◆ ABOUT THIS TASK:
Please restate exactly the lines of the data below, beginning with the line containing "black circle: (160, 132) -> (265, 170), moved" and ending with the last line.

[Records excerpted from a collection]

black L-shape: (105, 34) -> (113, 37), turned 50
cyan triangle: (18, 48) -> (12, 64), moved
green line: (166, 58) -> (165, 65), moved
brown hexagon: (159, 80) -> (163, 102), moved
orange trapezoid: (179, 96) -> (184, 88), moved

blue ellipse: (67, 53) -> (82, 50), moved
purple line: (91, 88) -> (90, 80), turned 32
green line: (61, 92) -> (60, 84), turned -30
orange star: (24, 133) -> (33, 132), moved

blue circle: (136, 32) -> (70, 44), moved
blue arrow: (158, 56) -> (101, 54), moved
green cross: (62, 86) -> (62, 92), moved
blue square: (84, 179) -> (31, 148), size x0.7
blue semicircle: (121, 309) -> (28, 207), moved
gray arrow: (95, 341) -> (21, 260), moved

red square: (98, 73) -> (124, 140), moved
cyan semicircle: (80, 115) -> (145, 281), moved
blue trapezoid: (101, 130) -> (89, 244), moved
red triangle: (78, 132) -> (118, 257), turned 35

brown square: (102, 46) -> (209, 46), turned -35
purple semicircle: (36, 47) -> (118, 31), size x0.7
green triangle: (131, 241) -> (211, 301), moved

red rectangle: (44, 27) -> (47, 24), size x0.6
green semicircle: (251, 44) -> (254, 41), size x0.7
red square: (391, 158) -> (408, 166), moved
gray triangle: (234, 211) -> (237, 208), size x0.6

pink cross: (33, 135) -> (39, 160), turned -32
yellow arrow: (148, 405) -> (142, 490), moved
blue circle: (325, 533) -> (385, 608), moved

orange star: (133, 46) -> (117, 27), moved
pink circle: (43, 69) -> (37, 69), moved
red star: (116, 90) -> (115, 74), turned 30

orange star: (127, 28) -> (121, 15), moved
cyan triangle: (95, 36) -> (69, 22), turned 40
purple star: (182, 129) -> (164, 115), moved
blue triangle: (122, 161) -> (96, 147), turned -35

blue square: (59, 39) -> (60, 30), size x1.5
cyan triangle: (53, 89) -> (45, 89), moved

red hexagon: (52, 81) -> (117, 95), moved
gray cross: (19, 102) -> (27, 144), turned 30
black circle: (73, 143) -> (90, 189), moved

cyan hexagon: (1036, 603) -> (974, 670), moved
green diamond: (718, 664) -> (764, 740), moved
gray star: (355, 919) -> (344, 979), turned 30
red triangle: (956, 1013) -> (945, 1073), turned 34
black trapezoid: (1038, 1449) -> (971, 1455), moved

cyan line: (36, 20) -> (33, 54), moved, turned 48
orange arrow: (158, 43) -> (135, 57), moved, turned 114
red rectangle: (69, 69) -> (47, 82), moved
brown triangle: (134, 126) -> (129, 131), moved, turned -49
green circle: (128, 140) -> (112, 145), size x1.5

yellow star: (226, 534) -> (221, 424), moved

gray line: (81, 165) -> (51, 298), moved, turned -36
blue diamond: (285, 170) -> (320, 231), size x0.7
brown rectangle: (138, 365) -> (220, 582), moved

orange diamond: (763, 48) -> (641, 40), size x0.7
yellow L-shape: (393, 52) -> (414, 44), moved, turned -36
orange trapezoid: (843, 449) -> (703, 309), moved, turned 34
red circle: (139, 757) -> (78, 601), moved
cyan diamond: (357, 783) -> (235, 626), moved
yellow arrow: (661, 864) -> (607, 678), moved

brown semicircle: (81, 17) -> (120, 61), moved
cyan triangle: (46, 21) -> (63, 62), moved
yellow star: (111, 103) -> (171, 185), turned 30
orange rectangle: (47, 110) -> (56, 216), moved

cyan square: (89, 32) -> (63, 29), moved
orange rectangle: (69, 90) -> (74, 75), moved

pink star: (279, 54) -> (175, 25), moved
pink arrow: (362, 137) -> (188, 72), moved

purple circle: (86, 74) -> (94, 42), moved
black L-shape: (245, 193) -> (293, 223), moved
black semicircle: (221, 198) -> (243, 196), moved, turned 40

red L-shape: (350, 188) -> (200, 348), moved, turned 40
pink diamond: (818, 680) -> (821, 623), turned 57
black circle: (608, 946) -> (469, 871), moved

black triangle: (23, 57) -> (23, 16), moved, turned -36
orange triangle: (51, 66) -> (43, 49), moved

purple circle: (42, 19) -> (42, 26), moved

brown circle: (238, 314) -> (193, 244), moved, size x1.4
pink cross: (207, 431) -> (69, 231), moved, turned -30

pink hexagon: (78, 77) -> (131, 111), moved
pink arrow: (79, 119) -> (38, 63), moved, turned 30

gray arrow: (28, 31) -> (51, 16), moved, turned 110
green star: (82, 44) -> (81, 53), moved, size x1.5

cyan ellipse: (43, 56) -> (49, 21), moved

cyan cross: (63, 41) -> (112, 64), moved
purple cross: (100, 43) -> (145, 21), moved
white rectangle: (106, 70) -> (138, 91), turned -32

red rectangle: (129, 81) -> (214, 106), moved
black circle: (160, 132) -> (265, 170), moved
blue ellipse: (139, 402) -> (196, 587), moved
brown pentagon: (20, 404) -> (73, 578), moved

◆ ANSWER TO THE PROBLEM:
black circle: (160, 132) -> (265, 170), moved
blue ellipse: (139, 402) -> (196, 587), moved
brown pentagon: (20, 404) -> (73, 578), moved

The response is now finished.